▶ **YOUR GOAL**: A single number is the answer: how many lines of the entries contain the word "Kalex"?
___ MATERIAL FOR THIS EXERCISE
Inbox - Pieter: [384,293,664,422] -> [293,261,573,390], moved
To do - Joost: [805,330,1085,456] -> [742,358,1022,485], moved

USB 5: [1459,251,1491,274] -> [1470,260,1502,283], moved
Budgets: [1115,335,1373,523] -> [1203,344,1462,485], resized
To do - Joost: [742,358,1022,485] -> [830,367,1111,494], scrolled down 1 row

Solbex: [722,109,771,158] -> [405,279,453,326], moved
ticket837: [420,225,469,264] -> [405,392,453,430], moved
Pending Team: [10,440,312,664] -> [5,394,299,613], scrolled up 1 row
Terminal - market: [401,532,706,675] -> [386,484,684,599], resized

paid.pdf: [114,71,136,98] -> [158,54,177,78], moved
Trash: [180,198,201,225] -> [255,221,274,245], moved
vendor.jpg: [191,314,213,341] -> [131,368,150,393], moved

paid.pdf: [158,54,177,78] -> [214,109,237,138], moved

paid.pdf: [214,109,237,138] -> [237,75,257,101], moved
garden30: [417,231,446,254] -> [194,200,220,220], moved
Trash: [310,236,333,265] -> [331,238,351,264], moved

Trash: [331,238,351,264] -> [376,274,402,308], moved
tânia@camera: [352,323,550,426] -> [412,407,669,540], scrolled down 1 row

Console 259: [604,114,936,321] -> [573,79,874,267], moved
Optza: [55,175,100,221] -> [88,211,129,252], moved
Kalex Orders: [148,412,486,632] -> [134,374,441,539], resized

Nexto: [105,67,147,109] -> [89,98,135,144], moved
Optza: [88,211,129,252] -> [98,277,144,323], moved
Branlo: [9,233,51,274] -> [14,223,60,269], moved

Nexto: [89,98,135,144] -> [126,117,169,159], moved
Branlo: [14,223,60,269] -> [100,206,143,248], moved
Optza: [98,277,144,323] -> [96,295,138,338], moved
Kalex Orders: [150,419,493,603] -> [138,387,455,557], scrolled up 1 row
______
▶ **ANSWER AREA**: 2